> [Before-and-after change data]:
□ □ □ □ □

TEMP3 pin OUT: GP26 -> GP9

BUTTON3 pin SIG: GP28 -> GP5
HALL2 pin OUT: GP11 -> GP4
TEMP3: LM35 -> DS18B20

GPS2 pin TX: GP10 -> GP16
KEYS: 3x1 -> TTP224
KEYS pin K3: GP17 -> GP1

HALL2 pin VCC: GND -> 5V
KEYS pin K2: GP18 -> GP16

□ □ □ □ □

Write the lines out verbatim, from the one with "TEMP3: LM35 -> DS18B20" through the last line of the entries, and stop there.

> [Answer box]:
TEMP3: LM35 -> DS18B20

GPS2 pin TX: GP10 -> GP16
KEYS: 3x1 -> TTP224
KEYS pin K3: GP17 -> GP1

HALL2 pin VCC: GND -> 5V
KEYS pin K2: GP18 -> GP16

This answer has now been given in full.